*** Opening of EXERCISE DATA ***

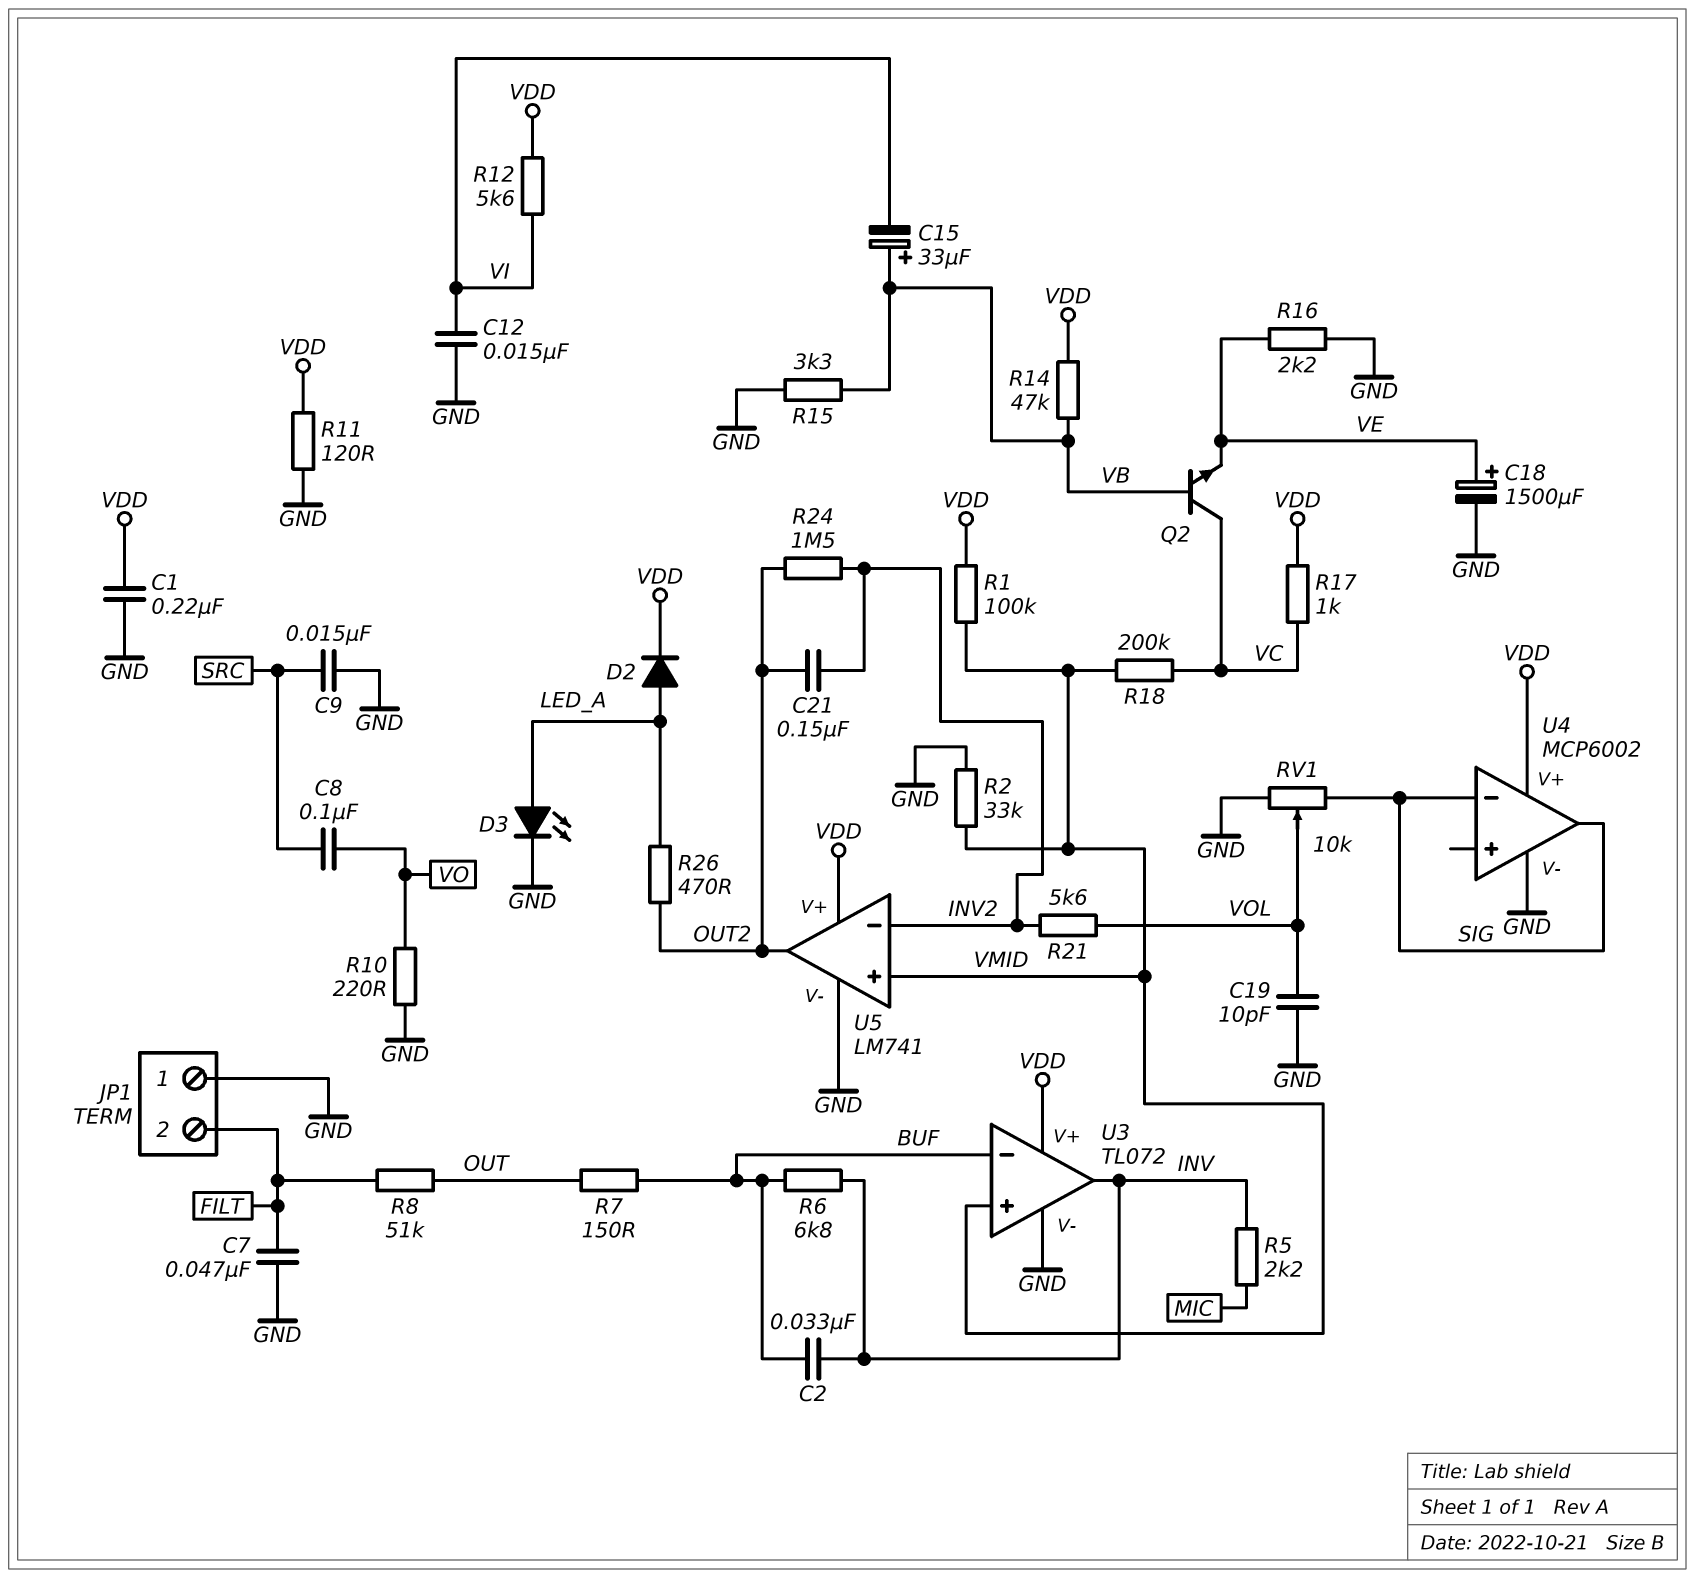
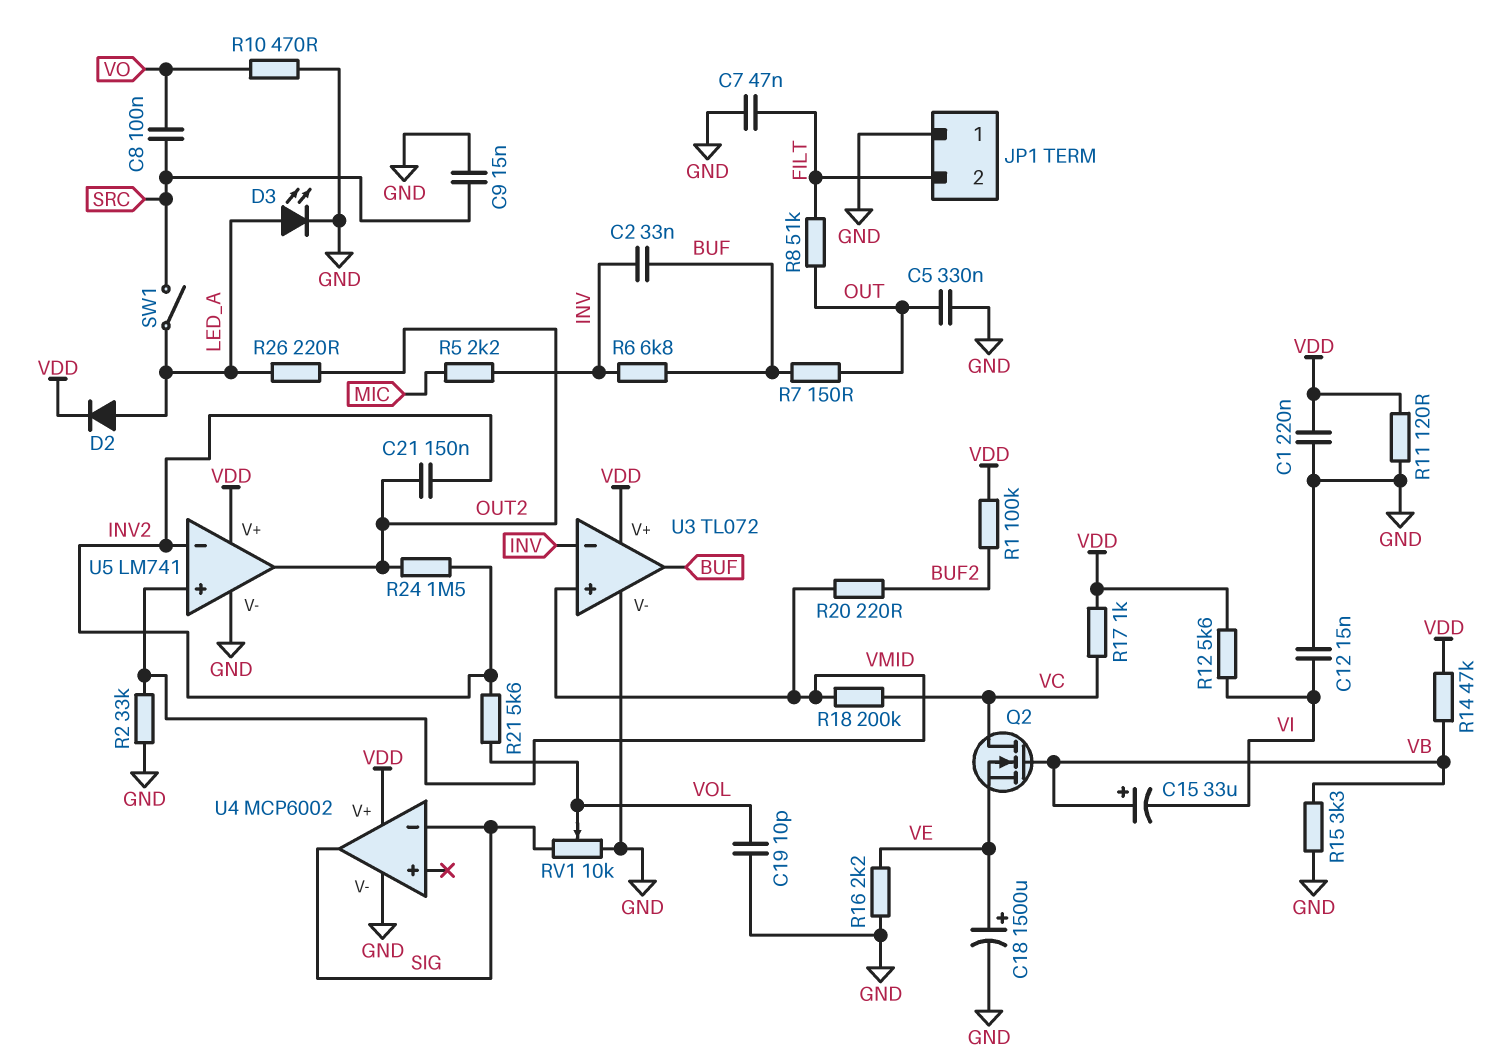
C5: none -> 330nF (GND, OUT)
Q2: NPN (B VB, C VC, E VE) -> NMOS (G VB, D VC, S VE)
R1: 100k (VDD, VMID) -> 100k (BUF2, VDD)
R10: 220 (GND, VO) -> 470 (GND, VO)
R20: none -> 220 (BUF2, VMID)
R26: 470 (LED_A, OUT2) -> 220 (LED_A, OUT2)
SW1: none -> switch (LED_A, SRC)
U3 pin in-: BUF -> INV
U3 pin out: INV -> BUF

*** Close of EXERCISE DATA ***

WHAT TO WORK ON: Restate the material above exactly. Exclude all pictures.

COMPLETED EXERCISE:
C5: none -> 330nF (GND, OUT)
Q2: NPN (B VB, C VC, E VE) -> NMOS (G VB, D VC, S VE)
R1: 100k (VDD, VMID) -> 100k (BUF2, VDD)
R10: 220 (GND, VO) -> 470 (GND, VO)
R20: none -> 220 (BUF2, VMID)
R26: 470 (LED_A, OUT2) -> 220 (LED_A, OUT2)
SW1: none -> switch (LED_A, SRC)
U3 pin in-: BUF -> INV
U3 pin out: INV -> BUF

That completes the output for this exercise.